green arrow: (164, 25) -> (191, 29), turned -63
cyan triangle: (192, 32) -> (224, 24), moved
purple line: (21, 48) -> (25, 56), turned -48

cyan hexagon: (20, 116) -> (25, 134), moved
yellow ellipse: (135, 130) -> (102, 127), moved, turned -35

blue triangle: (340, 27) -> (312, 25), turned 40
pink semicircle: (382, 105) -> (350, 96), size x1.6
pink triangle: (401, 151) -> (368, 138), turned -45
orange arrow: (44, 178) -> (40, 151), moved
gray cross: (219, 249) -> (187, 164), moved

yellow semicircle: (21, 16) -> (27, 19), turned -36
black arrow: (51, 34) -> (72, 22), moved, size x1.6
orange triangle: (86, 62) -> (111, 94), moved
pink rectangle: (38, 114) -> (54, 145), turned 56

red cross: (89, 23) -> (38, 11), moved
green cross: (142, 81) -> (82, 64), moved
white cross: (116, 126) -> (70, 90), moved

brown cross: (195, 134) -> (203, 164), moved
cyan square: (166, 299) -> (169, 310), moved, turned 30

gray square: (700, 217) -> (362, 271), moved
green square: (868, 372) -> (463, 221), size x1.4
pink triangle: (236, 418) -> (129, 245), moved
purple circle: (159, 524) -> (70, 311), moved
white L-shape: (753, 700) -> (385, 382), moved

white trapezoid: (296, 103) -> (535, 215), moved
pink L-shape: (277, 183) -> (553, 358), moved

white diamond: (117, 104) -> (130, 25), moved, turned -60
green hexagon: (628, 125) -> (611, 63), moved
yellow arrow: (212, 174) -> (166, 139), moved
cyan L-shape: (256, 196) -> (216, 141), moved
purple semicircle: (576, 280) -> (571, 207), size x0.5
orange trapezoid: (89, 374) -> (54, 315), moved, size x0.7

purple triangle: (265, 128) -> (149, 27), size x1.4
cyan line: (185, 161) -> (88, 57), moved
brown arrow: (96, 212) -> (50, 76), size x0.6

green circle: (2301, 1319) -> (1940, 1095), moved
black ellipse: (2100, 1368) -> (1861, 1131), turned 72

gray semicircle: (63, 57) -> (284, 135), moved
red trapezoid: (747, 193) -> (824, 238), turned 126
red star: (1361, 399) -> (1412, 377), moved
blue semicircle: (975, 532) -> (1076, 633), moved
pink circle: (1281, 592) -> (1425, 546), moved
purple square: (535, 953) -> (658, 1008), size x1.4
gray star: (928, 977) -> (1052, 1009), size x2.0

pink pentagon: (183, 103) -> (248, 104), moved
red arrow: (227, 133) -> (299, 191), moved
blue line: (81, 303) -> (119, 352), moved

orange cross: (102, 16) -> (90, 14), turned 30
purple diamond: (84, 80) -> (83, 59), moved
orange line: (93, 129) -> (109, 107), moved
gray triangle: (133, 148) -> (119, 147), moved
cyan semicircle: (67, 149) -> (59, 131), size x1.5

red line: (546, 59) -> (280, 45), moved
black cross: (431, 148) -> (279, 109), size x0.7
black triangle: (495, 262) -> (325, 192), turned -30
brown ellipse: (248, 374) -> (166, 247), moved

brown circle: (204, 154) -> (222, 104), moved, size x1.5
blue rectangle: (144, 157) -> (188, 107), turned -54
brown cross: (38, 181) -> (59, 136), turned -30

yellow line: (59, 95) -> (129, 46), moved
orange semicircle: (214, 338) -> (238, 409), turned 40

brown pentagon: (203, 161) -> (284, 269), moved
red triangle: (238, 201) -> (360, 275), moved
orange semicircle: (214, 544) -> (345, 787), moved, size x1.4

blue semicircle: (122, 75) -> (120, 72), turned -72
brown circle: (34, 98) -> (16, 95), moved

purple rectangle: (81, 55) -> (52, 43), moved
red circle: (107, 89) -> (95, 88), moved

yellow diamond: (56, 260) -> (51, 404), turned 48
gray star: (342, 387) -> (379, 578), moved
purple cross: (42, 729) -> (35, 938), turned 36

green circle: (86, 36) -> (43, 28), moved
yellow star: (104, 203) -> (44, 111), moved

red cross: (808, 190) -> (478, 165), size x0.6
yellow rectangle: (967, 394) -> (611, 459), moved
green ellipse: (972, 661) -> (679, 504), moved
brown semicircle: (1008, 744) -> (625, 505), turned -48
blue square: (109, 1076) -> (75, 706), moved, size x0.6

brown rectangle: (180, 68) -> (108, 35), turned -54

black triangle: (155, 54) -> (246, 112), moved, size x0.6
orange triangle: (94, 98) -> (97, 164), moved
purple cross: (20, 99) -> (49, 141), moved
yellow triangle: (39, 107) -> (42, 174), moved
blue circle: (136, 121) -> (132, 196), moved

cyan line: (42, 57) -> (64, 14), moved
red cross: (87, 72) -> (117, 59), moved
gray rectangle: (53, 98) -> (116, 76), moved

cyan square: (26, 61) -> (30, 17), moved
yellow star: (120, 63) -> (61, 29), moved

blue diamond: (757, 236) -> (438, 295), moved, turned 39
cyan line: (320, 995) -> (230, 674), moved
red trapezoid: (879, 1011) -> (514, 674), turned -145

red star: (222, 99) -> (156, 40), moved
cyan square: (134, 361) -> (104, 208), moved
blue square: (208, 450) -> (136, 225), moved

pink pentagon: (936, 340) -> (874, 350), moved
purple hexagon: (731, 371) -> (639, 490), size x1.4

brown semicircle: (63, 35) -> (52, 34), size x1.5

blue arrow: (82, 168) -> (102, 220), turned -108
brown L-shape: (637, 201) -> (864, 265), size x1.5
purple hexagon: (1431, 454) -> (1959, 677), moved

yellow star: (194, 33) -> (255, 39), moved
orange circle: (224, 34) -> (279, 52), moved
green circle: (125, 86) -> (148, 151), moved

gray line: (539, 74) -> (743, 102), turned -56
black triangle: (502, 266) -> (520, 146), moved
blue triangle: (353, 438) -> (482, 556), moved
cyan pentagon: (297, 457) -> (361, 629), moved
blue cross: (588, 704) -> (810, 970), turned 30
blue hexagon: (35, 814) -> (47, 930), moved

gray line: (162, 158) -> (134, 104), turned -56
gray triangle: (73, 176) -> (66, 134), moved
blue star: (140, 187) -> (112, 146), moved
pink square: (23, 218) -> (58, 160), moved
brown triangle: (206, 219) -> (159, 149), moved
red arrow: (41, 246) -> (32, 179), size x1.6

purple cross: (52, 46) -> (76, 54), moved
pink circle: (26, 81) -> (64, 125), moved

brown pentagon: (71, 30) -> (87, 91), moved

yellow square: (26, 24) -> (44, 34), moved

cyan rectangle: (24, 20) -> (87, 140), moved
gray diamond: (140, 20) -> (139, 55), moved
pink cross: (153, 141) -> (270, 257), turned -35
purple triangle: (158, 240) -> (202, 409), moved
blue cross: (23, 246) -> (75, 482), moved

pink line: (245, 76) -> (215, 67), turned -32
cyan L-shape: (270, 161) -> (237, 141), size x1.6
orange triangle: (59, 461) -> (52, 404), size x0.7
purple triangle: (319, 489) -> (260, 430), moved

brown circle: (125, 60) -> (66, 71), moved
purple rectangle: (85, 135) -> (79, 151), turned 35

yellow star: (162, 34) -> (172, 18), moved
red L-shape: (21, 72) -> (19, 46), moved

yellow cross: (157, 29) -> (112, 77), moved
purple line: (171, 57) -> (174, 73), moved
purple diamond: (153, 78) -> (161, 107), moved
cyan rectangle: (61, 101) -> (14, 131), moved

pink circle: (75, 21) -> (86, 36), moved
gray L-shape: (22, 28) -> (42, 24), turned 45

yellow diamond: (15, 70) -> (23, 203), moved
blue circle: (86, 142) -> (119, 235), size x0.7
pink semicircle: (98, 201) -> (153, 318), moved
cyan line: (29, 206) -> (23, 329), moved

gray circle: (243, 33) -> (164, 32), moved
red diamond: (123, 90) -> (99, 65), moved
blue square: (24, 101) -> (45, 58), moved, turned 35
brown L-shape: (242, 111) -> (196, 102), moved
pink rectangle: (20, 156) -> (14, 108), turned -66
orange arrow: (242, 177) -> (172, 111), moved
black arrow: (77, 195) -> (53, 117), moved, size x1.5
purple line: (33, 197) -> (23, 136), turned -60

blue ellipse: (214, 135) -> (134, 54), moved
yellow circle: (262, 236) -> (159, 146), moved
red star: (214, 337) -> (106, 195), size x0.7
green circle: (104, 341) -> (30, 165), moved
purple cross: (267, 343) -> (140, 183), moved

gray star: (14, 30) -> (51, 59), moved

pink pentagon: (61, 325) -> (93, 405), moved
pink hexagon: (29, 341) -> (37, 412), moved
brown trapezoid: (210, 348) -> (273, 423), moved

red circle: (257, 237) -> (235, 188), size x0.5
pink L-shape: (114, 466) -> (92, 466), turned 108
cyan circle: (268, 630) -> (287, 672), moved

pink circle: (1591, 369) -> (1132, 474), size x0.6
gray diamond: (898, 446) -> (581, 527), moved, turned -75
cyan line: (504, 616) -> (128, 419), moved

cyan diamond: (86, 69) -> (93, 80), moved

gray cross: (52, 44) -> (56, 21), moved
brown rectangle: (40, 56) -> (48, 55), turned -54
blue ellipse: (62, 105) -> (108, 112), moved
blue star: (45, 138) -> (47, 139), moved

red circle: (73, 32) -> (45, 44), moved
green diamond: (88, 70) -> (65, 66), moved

________

Instructions to follow:
Count every line above that includes the string "square", and answer with the count only.

Exercise solution:
11